>> begin DATASET

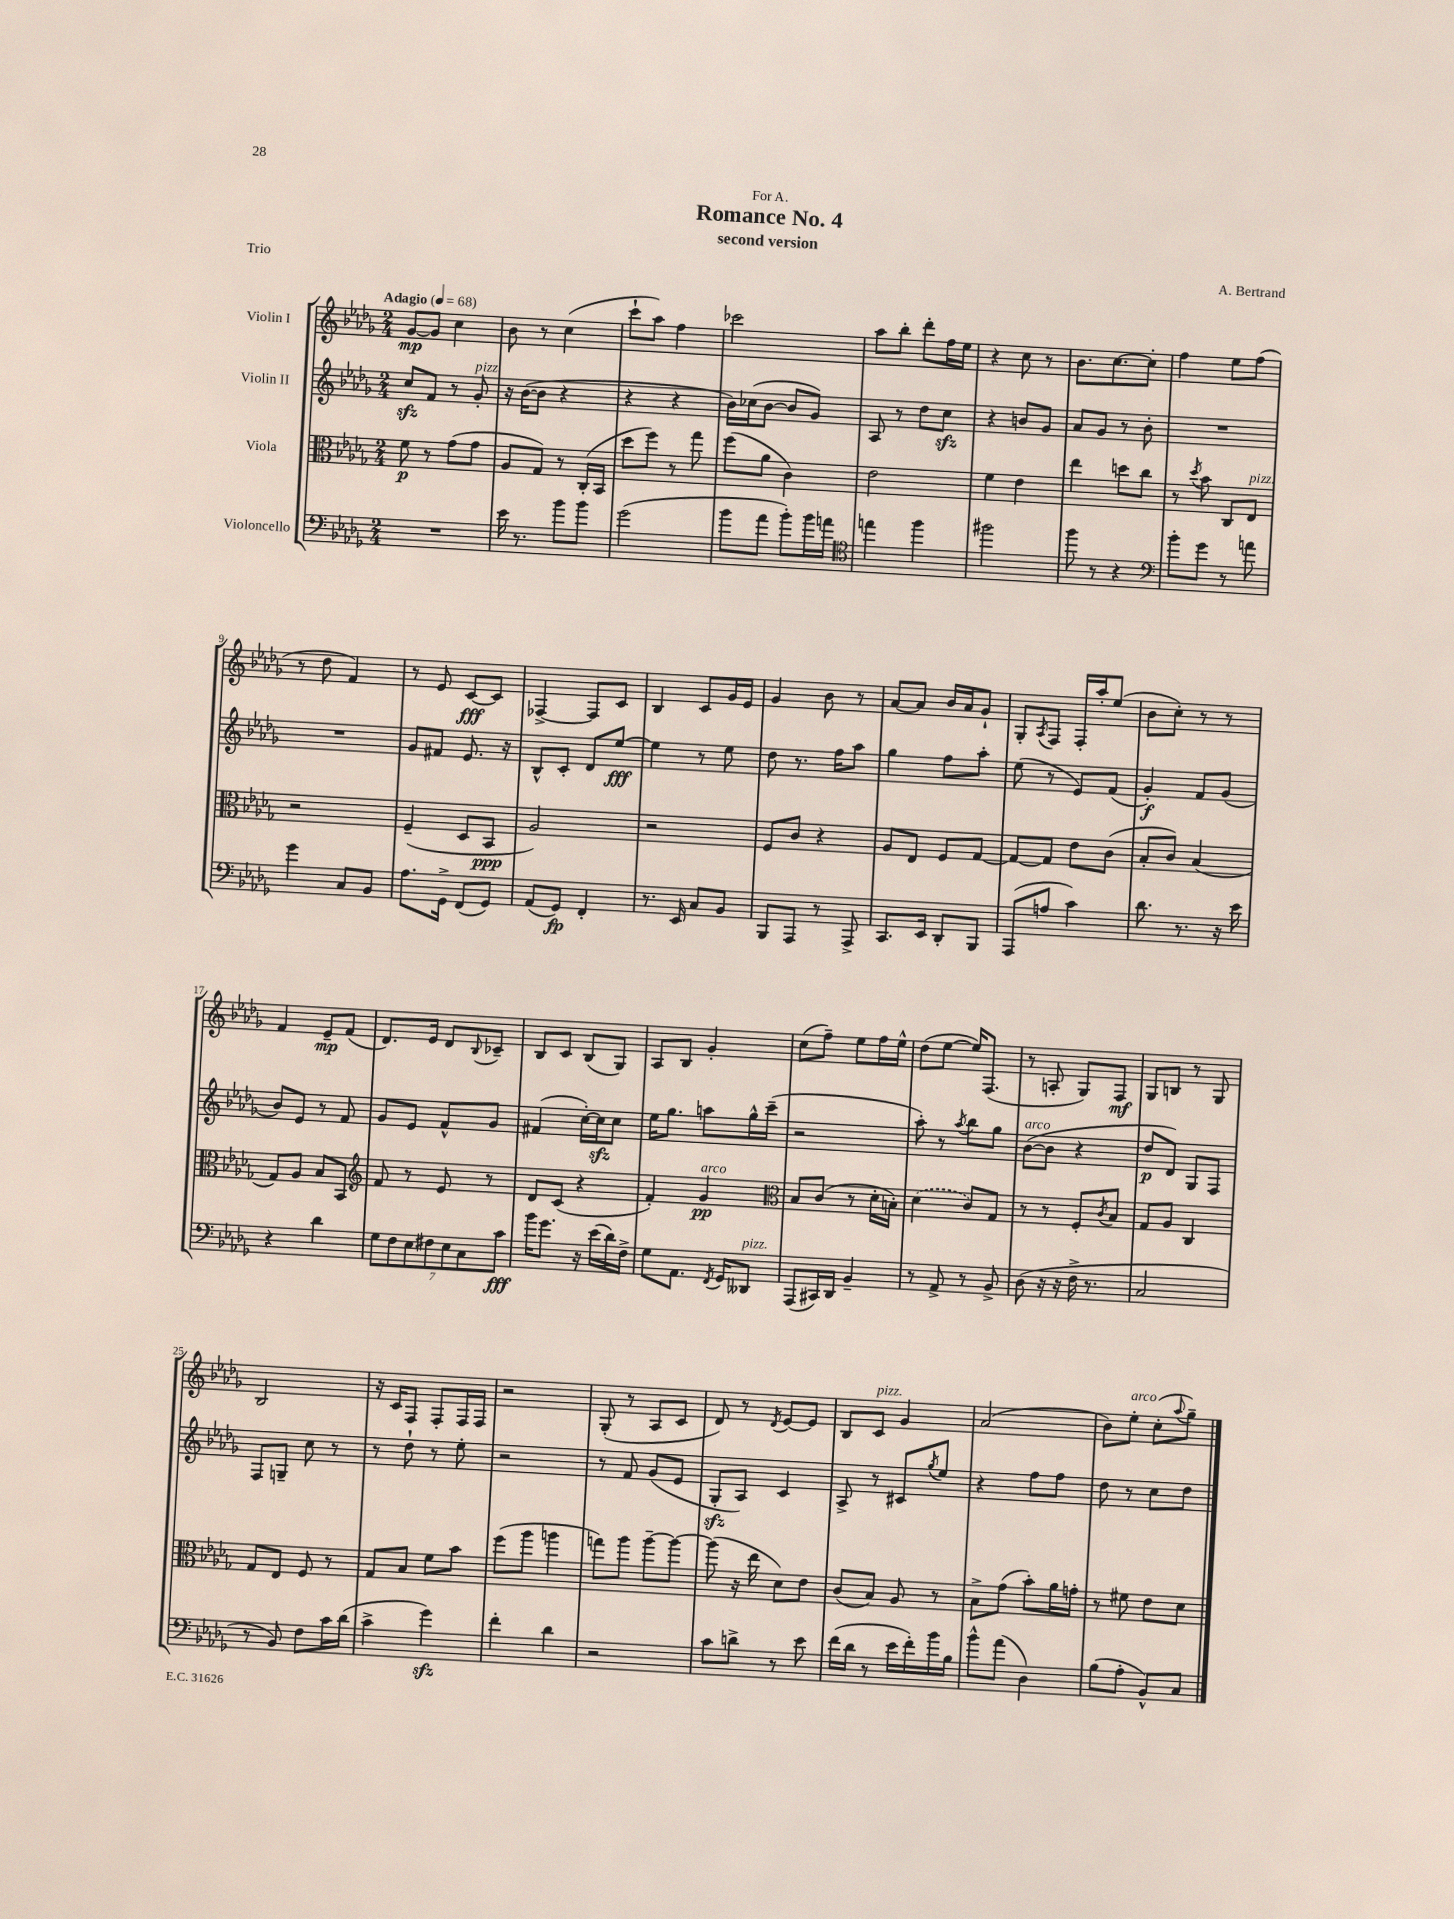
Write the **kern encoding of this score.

**kern	**dynam	**kern	**dynam	**kern	**dynam	**kern	**dynam
*part4	*part4	*part3	*part3	*part2	*part2	*part1	*part1
*staff4	*staff4	*staff3	*staff3	*staff2	*staff2	*staff1	*staff1
*I"Violoncello	*	*I"Viola	*	*I"Violin II	*	*I"Violin I	*
*clefF4	*	*clefC3	*	*clefG2	*	*clefG2	*
*k[b-e-a-d-g-]	*	*k[b-e-a-d-g-]	*	*k[b-e-a-d-g-]	*	*k[b-e-a-d-g-]	*
*M2/4	*	*M2/4	*	*M2/4	*	*M2/4	*
*MM68	*	*MM68	*	*MM68	*	*MM68	*
=1	=1	=1	=1	=1	=1	=1	=1
!	!	!	!	!	!	!LO:TX:a:B:t=Adagio	!
2r	.	8f\	p	8cczz/L	.	[8g-/L	mp
.	.	8r	.	8f/J	.	8g-/J]	.
.	.	(8g-\L	.	8r	.	4cc\	.
!	!	!	!	!LO:TX:a:i:t=pizz.	!	!	!
.	.	8g-\J	.	8g-'/	.	.	.
=2	=2	=2	=2	=2	=2	=2	=2
16e-\	.	8A-/L	.	16r	.	8b-\	.
8.r	.	.	.	([16b-\KL	.	.	.
.	.	8G-/J)	.	8b-\J]	.	8r	.
8b-\L	.	8r	.	4r	.	(4cc\	.
8b-\J	.	(16C'/LL	.	.	.	.	.
.	.	16BB-/JJ	.	.	.	.	.
=3	=3	=3	=3	=3	=3	=3	=3
(2g-\	.	8dd-\L	.	4r	.	8ccc`\L	.
.	.	8ff\J)	.	.	.	8aa-\J)	.
.	.	8r	.	4r	.	4ff\	.
.	.	8gg-\	.	.	.	.	.
=4	=4	=4	=4	=4	=4	=4	=4
8b-\L	.	(8ff\L	.	16b-\LL)	.	2ccc-X\	.
.	.	.	.	(16cc-X\J	.	.	.
8a-\J	.	8a-\J	.	[8b-\J	.	.	.
8b-'\L)	.	4c\)	.	8b-/L]	.	.	.
16b-\L	.	.	.	8g-/J)	.	.	.
16an\JJ	.	.	.	.	.	.	.
=5	=5	=5	=5	=5	=5	=5	=5
*clefC4	*	*	*	*	*	*	*
4een\	.	2e-\	.	8A-/	.	8aa-\L	.
.	.	.	.	8r	.	8bb-'\J	.
4ff\	.	.	.	8dd-\L	.	8ddd-'\L	.
.	.	.	.	8cczz\J	.	16ff\L	.
.	.	.	.	.	.	16ee-\JJ	.
=6	=6	=6	=6	=6	=6	=6	=6
2ff#X\	.	4f\	.	4r	.	4r	.
.	.	4e-\	.	8bn/L	.	8cc\	.
.	.	.	.	8g-/J	.	8r	.
=7	=7	=7	=7	=7	=7	=7	=7
8ff\	.	4ee-\	.	8a-/L	.	8.b-\L	.
8r	.	.	.	8g-/J	.	.	.
.	.	.	.	.	.	[8.cc\	.
4r	.	8ddn\L	.	8r	.	.	.
.	.	8cc\J	.	8b-'\	.	8cc'\J]	.
=8	=8	=8	=8	=8	=8	=8	=8
*clefF4	*	*	*	*	*	*	*
8b-'\L	.	8r	.	2r	.	4ff\	.
.	.	8qdd-/	.	.	.	.	.
8g-\J	.	8b-\	.	.	.	.	.
8r	.	8C/L	.	.	.	8ee-\L	.
!	!	!LO:TX:a:i:t=pizz.	!	!	!	!	!
8an\	.	8E-/J	.	.	.	(8ff\J	.
!!LO:LB:g=z
=9	=9	=9	=9	=9	=9	=9	=9
4g-\	.	2r	.	2r	.	8r	.
.	.	.	.	.	.	8dd-\	.
8C/L	.	.	.	.	.	4f/)	.
8BB-/J	.	.	.	.	.	.	.
=10	=10	=10	=10	=10	=10	=10	=10
8.A-\L	.	(4F~/	.	8g-/L	.	8r	.
.	.	.	.	8f#X/J	.	8e-/	.
16GG-^\Jk	.	.	.	.	.	.	.
(8FF/L	.	8D-/L	.	8.e-/	.	[8c/L	fff
8GG-/J)	.	8BB-/J	ppp	.	.	8c/J]	.
.	.	.	.	16r	.	.	.
=11	=11	=11	=11	=11	=11	=11	=11
(8AA-/L	.	2A-/)	.	8B-^^/L	.	[4F-X^/	.
8GG-/J)	fp	.	.	8c'/J	.	.	.
4FF'/	.	.	.	8d-/L	.	8F-/L]	.
.	.	.	.	[8ee-/J	fff	8c/J	.
=12	=12	=12	=12	=12	=12	=12	=12
8.r	.	2r	.	4ee-\]	.	4B-/	.
16EE-/	.	.	.	.	.	.	.
8C/L	.	.	.	8r	.	8c/L	.
8BB-/J	.	.	.	8ee-\	.	16g-/L	.
.	.	.	.	.	.	16e-/JJ	.
=13	=13	=13	=13	=13	=13	=13	=13
8BBB-/L	.	8F/L	.	8dd-\	.	4g-/	.
8AAA-/J	.	8c/J	.	8.r	.	.	.
8r	.	4r	.	.	.	8b-\	.
.	.	.	.	16ff\KL	.	.	.
8AAA-^/	.	.	.	8aa-\J	.	8r	.
=14	=14	=14	=14	=14	=14	=14	=14
8.CC/L	.	8A-/L	.	4gg-\	.	[8a-/L	.
.	.	8E-/J	.	.	.	8a-/J]	.
16EE-/Jk	.	.	.	.	.	.	.
8DD-'/L	.	8F/L	.	8ff\L	.	16b-/LL	.
.	.	.	.	.	.	16a-/J	.
8BBB-/J	.	[8G-/J	.	8aa-'\J	.	8g-`/J	.
=15	=15	=15	=15	=15	=15	=15	=15
(8AAA-/L	.	8G-/L_	.	(8ee-\	.	8G-'/L	.
.	.	.	.	.	.	8qA-/	.
8An/J	.	8G-/J]	.	8r	.	8F/J	.
4c\)	.	8e-\L	.	8e-/L)	.	16F'/LL	.
.	.	.	.	.	.	16aa-'/J	.
.	.	(8c\J	.	(8f/J	.	(8ee-/J	.
=16	=16	=16	=16	=16	=16	=16	=16
8.d-\	.	8B-'/L	.	4g-'/)	f	8b-\L	.
.	.	8c/J)	.	.	.	8cc'\J)	.
8.r	.	.	.	.	.	.	.
.	.	(4B-/	.	8f/L	.	8r	.
16r	.	.	.	(8g-/J	.	8r	.
16e-\	.	.	.	.	.	.	.
!!LO:LB:g=z
=17	=17	=17	=17	=17	=17	=17	=17
4r	.	8G-/L)	.	8b-/L)	.	4f/	.
.	.	8A-/J	.	8e-/J	.	.	.
4d-\	.	8B-/L	.	8r	.	8e-~/L	mp
.	.	8BB-/J	.	8f/	.	(8f/J	.
=18	=18	=18	=18	=18	=18	=18	=18
*	*	*clefG2	*	*	*	*	*
14G-\L	.	8f/	.	8g-/L	.	8.d-/L)	.
14F\	.	.	.	.	.	.	.
.	.	8r	.	8e-/J	.	.	.
14E-\	.	.	.	.	.	.	.
.	.	.	.	.	.	16e-/Jk	.
14F#X\	.	.	.	.	.	.	.
.	.	8e-/	.	8f^^/L	.	8d-/L	.
14E-\	.	.	.	.	.	.	.
14C\	.	.	.	.	.	.	.
.	.	.	.	.	.	8qqB-/	.
.	.	8r	.	8g-/J	.	8c-X~/J	.
14c\J	fff	.	.	.	.	.	.
=19	=19	=19	=19	=19	=19	=19	=19
16b-\KL	.	8d-/L	.	(4f#X/	.	8B-/L	.
8.g-\J	.	.	.	.	.	.	.
.	.	(8c/J	.	.	.	8c/J	.
16r	.	4r	.	[16cc'\LL)	.	(8B-/L	.
(16e-\LL	.	.	.	16cczz\J]	.	.	.
16d-\)	.	.	.	8cc\J	.	8G-/J)	.
16F^\JJ	.	.	.	.	.	.	.
=20	=20	=20	=20	=20	=20	=20	=20
8G-\L	.	4f'/)	.	16ee-\KL	.	8A-/L	.
.	.	.	.	8.gg-\J	.	.	.
8.AA-\J	.	.	.	.	.	8B-/J	.
!	!	!LO:TX:a:i:t=arco	!	!	!	!	!
.	.	4g-/	pp	8aan\L	.	4g-'/	.
8qFF/	.	.	.	.	.	.	.
16GG-/KL	.	.	.	.	.	.	.
!LO:TX:a:i:t=pizz.	!	!	!	!	!	!	!
8DD--X/J	.	.	.	16gg-^^\L	.	.	.
.	.	.	.	(16ccc~\JJ	.	.	.
=21	=21	=21	=21	=21	=21	=21	=21
*	*	*clefC3	*	*	*	*	*
(8AAA-/L	.	8B-/L	.	2r	.	(8cc\L	.
16CC#X/L)	.	(8c/J	.	.	.	8ff~\J)	.
16DD-/JJ	.	.	.	.	.	.	.
4BB-~/	.	8r	.	.	.	8ee-\L	.
.	.	16d-'\LL	.	.	.	16ff\L	.
.	.	16Bn'\JJ)	.	.	.	16ee-^^\JJ	.
=22	=22	=22	=22	=22	=22	=22	=22
8r	.	(4d-\	.	8aa-'\)	.	(8dd-\L	.
8AA-^/	.	.	.	8r	.	[8ee-\J	.
.	.	.	.	8qaa-/	.	.	.
8r	.	8c/L)	.	8bb-\L	.	16ee-/KL])	.
.	.	.	.	.	.	(8.F/J	.
8BB-^/	.	8G-/J	.	8gg-\J	.	.	.
=23	=23	=23	=23	=23	=23	=23	=23
!	!	!	!	!LO:TX:a:i:t=arco	!	!	!
(8D-\	.	8r	.	([8b-\L	.	8r	.
16r	.	8r	.	8b-\J]	.	8An'/	.
16r	.	.	.	.	.	.	.
16F^\	.	8F'/L	.	4r	.	8G-/L)	.
8.r	.	.	.	.	.	.	.
.	.	8qc/	.	.	.	.	.
.	.	8B-/J	.	.	.	8F/J	mf
=24	=24	=24	=24	=24	=24	=24	=24
2C/	.	8G-/L	.	8dd-/L	p	8G-/L	.
.	.	8A-/J	.	8d-/J)	.	8Bn/J	.
.	.	4C/	.	8G-/L	.	8r	.
.	.	.	.	8F/J	.	8G-/	.
!!LO:LB:g=z
=25	=25	=25	=25	=25	=25	=25	=25
8r	.	8G-/L	.	8F/L	.	2B-/	.
8BB-/)	.	8E-/J	.	8Gn~/J	.	.	.
8F\L	.	8F/	.	8cc\	.	.	.
16c\L	.	8r	.	8r	.	.	.
(16d-\JJ	.	.	.	.	.	.	.
=26	=26	=26	=26	=26	=26	=26	=26
4c^\	.	8G-/L	.	8r	.	16r	.
.	.	.	.	.	.	16c/KL	.
.	.	8B-/J	.	8dd-`\	.	8F/J	.
4g-zz\)	.	8f\L	.	8r	.	8F'/L	.
.	.	8b-\J	.	8ee-'\	.	16F/L	.
.	.	.	.	.	.	16F/JJ	.
=27	=27	=27	=27	=27	=27	=27	=27
4f'\	.	(8ff\L	.	2r	.	2r	.
.	.	8aa-\J	.	.	.	.	.
4d-\	.	4aan\	.	.	.	.	.
=28	=28	=28	=28	=28	=28	=28	=28
2r	.	8ggn\L)	.	8r	.	(8G-'/	.
.	.	8aa-\J	.	8f/	.	8r	.
.	.	[8aa-~\L	.	(8g-/L	.	8A-/L	.
.	.	8aa-\J_	.	8e-/J	.	8c/J	.
=29	=29	=29	=29	=29	=29	=29	=29
8c\L	.	(8aa-\]	.	8G-zz'/L	.	8d-/)	.
8dn^\J	.	16r	.	8A-/J)	.	8r	.
.	.	16ee-\	.	.	.	.	.
.	.	.	.	.	.	8qd-/	.
8r	.	8d-\L)	.	4c/	.	[8e-/L	.
8e-\	.	8e-\J	.	.	.	8e-/J]	.
=30	=30	=30	=30	=30	=30	=30	=30
(16f\LL	.	(8c/L	.	8A-^/	.	8B-/L	.
16d-\JJ	.	.	.	.	.	.	.
!	!	!	!	!	!	!LO:TX:a:i:t=pizz.	!
8r	.	8B-/J)	.	8r	.	8c/J	.
16e-\LL	.	8A-/	.	8c#X/L	.	4g-/	.
16f'\)	.	.	.	.	.	.	.
.	.	.	.	8qgg-/	.	.	.
16b-\	.	8r	.	8ee-/J	.	.	.
16B-\JJ	.	.	.	.	.	.	.
=31	=31	=31	=31	=31	=31	=31	=31
8b-^^\L	.	8B-^\L	.	4r	.	(2a-/	.
(8a-\J	.	(8g-\J	.	.	.	.	.
4D-\)	.	8b-'\L)	.	8ff\L	.	.	.
.	.	16a-\L	.	8ff\J	.	.	.
.	.	16gn'\JJ	.	.	.	.	.
=32	=32	=32	=32	=32	=32	=32	=32
(8B-\L	.	8r	.	8dd-\	.	8b-\L)	.
!	!	!	!	!	!	!LO:TX:a:i:t=arco	!
8A-'\J	.	8f#X\	.	8r	.	8ee-'\J	.
8BB-^^/L)	.	8e-\L	.	8cc\L	.	(8cc'\L	.
.	.	.	.	.	.	8qqaa-/	.
8C/J	.	8d-\J	.	8dd-\J	.	8gg-~\J)	.
==	==	==	==	==	==	==	==
*-	*-	*-	*-	*-	*-	*-	*-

>> end DATASET

WRITTEN PROBLEM: Extract every line of the records above that contains the string "kern", treating uppercase and lowercase letters as distinct.

WRITTEN SOLUTION:
Write the **kern encoding of this score.
**kern	**dynam	**kern	**dynam	**kern	**dynam	**kern	**dynam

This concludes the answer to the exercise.